> [SOURCE DATA]:
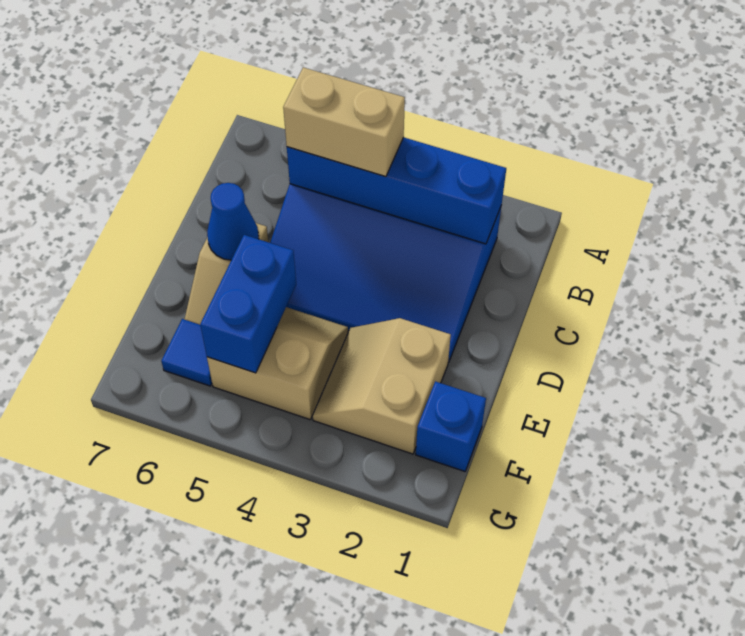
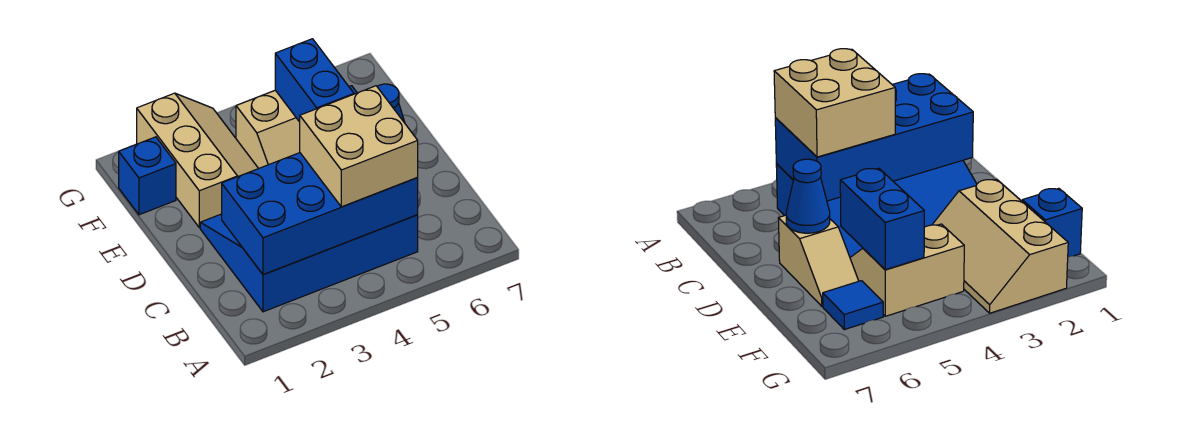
blue brick B2:B5 level 2 -> blue brick B2:C5 level 2
tan brick B4:B5 level 3 -> tan brick B4:C5 level 3
tan slope E2:F3 level 1 top 2 -> tan slope E2:G3 level 1 top 2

> [YOUR OBJECTIVE]: Your copy of the data should match it exactly, apart from the images, which are omitted.

> [OUTPUT FOR THIS TASK]:
blue brick B2:B5 level 2 -> blue brick B2:C5 level 2
tan brick B4:B5 level 3 -> tan brick B4:C5 level 3
tan slope E2:F3 level 1 top 2 -> tan slope E2:G3 level 1 top 2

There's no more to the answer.